## WHAT YOU ARE ASKED TO DO
Return the full set of entries precisely. Do not carry over any pictures.

■ ■ ■ ■ ■ ■ ■

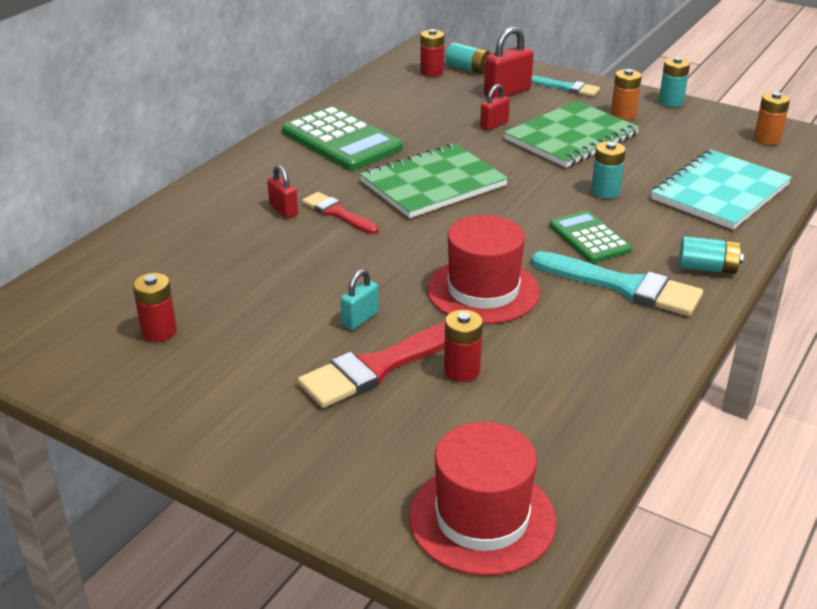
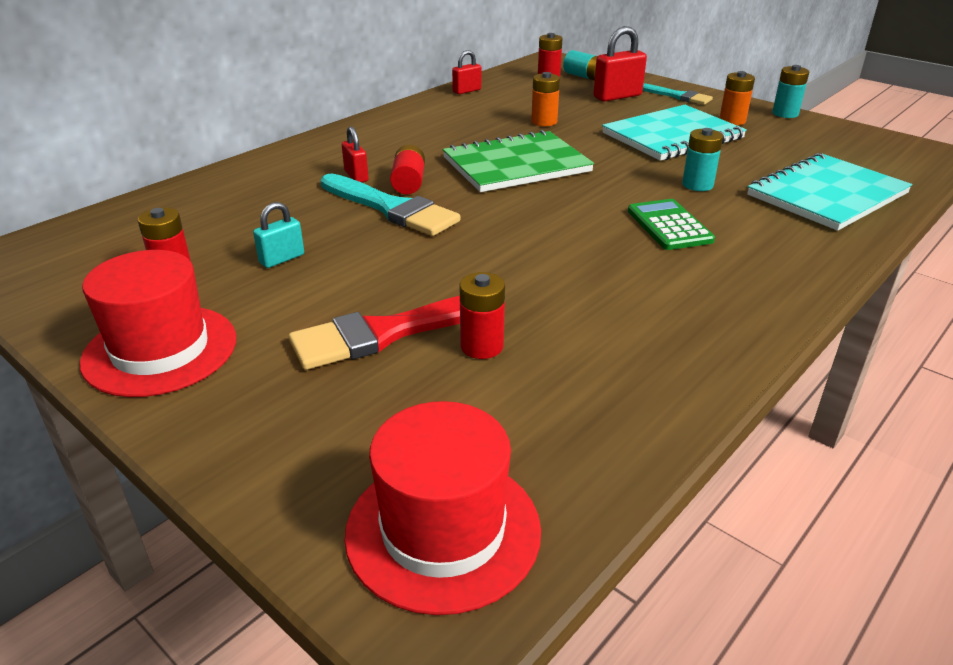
camera: 10 degrees right, 0 degrees up
(337, 213) = (408, 183): red brush -> red battery
(341, 140) = (439, 124): green calculator -> none
(360, 319) = (389, 281): turquoise padlock -> turquoise padlock (282, 259)
(483, 291) = (535, 266): red hat -> red hat (160, 350)
(494, 125) = (595, 121): red padlock -> red padlock (467, 91)
(571, 137) = (672, 136): green notebook -> turquoise notebook
(624, 286) = (697, 276): turquoise brush -> turquoise brush (391, 208)
(707, 268) = (801, 266): turquoise battery -> none
(767, 139) = (886, 151): orange battery -> orange battery (544, 122)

■ ■ ■ ■ ■ ■ ■

## THE ANSWER
camera: 10 degrees right, 0 degrees up
(337, 213) = (408, 183): red brush -> red battery
(341, 140) = (439, 124): green calculator -> none
(360, 319) = (389, 281): turquoise padlock -> turquoise padlock (282, 259)
(483, 291) = (535, 266): red hat -> red hat (160, 350)
(494, 125) = (595, 121): red padlock -> red padlock (467, 91)
(571, 137) = (672, 136): green notebook -> turquoise notebook
(624, 286) = (697, 276): turquoise brush -> turquoise brush (391, 208)
(707, 268) = (801, 266): turquoise battery -> none
(767, 139) = (886, 151): orange battery -> orange battery (544, 122)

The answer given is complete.